* _Task statement_
Return a copy of each line in the listing that includes the word "none".

<<<<

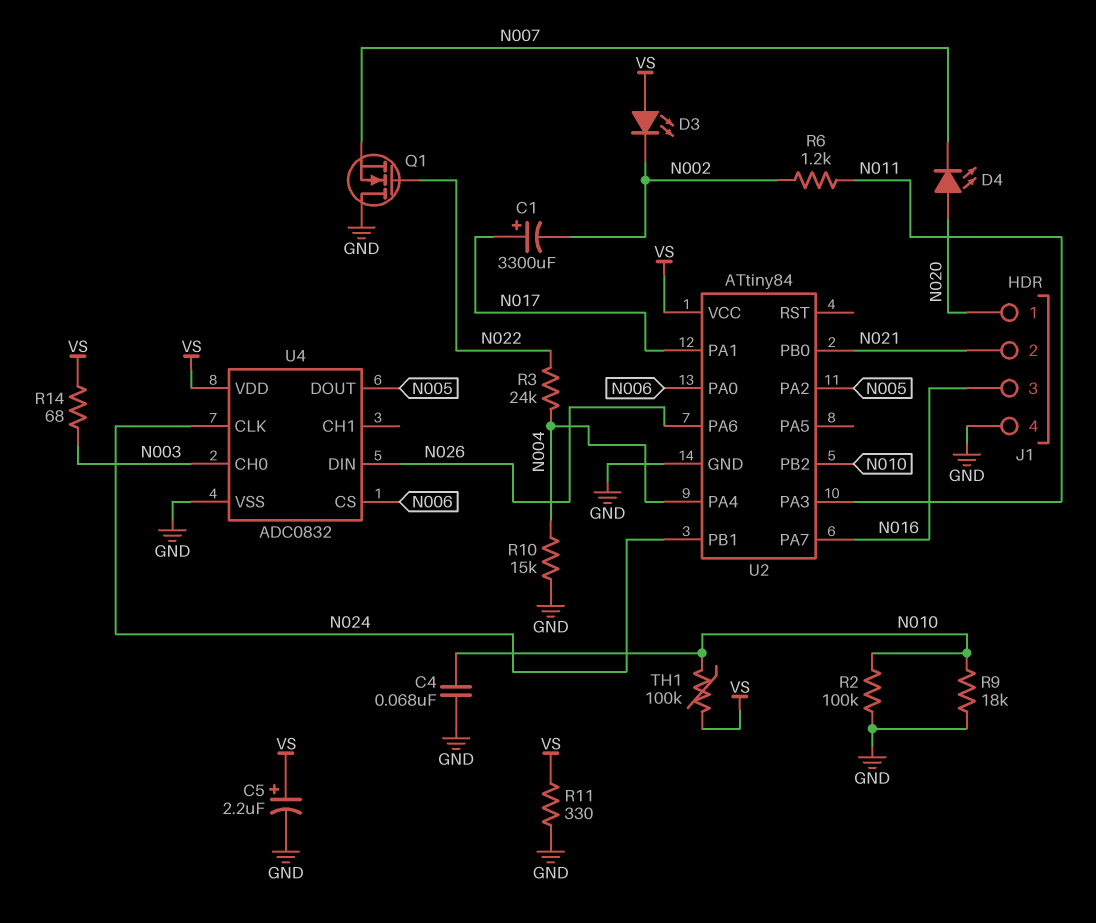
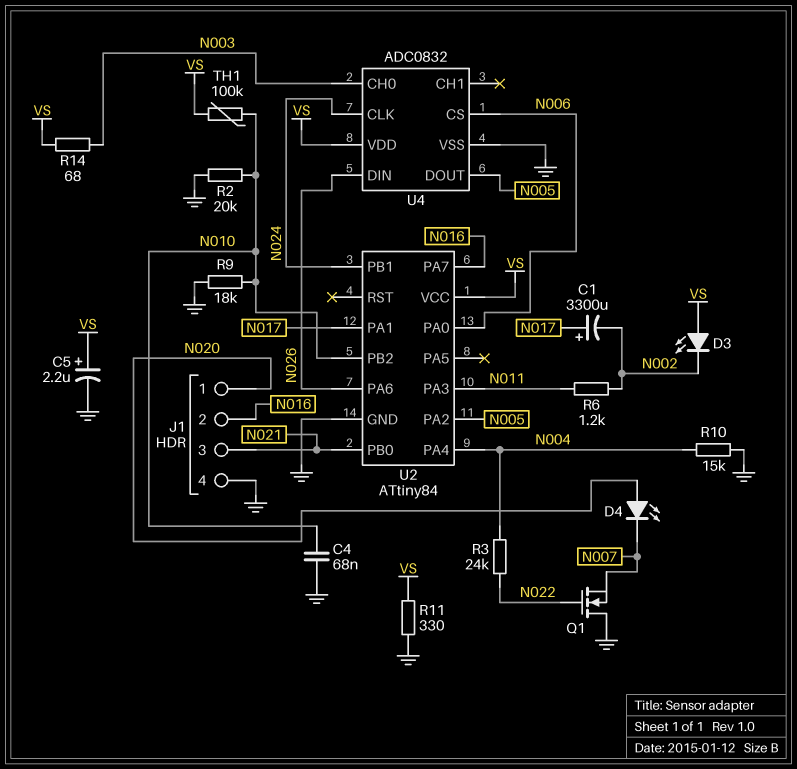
J1 pin 2: N021 -> N016
J1 pin 3: N016 -> N021
R2: 100k (GND, N010) -> 20k (GND, N010)

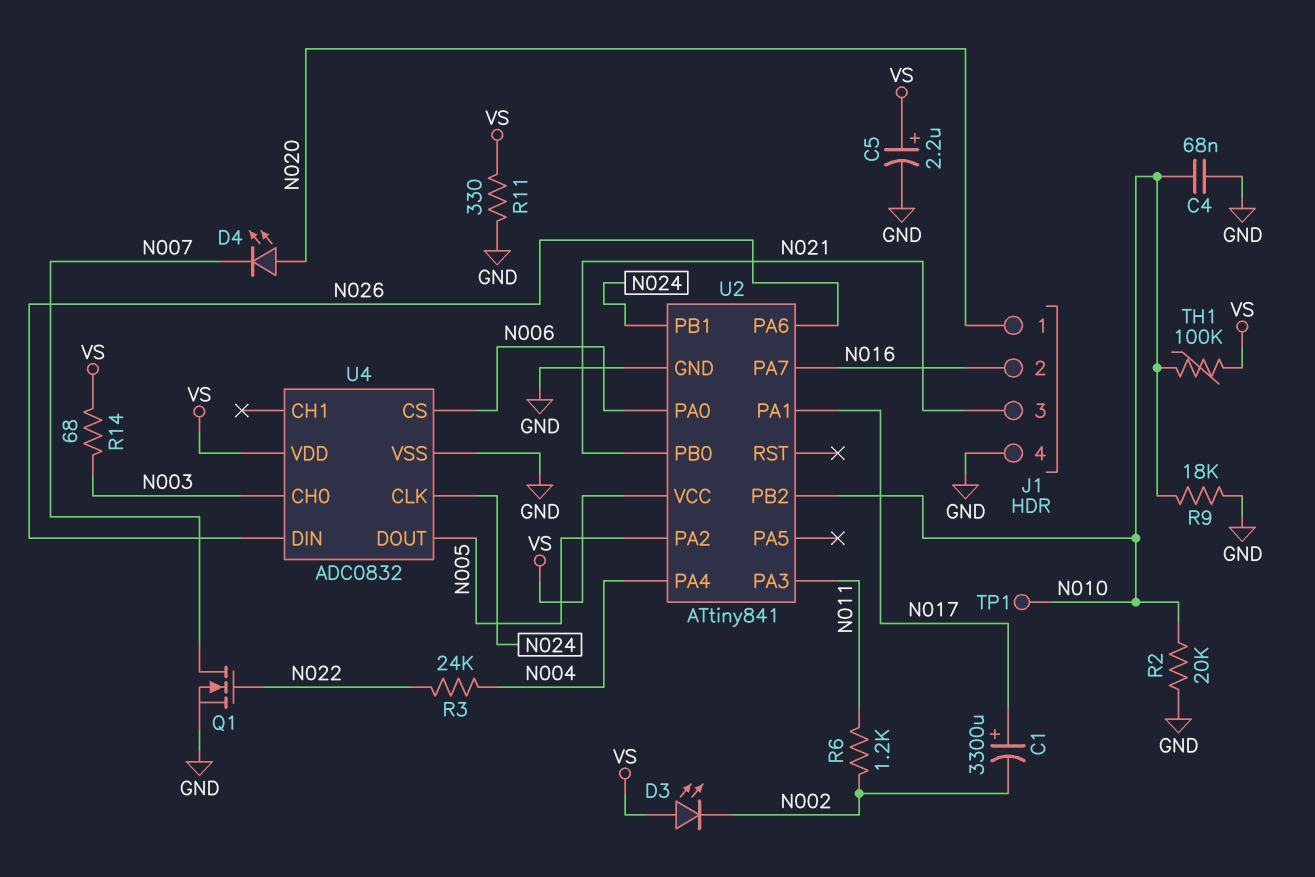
Q1: NMOS (G N022, D GND, S N007) -> NMOS (G N022, D N007, S GND)
R10: 15k (GND, N004) -> none
TP1: none -> test point (N010)
U2: ATtiny84 -> ATtiny841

>>>>

* _Response area_
R10: 15k (GND, N004) -> none
TP1: none -> test point (N010)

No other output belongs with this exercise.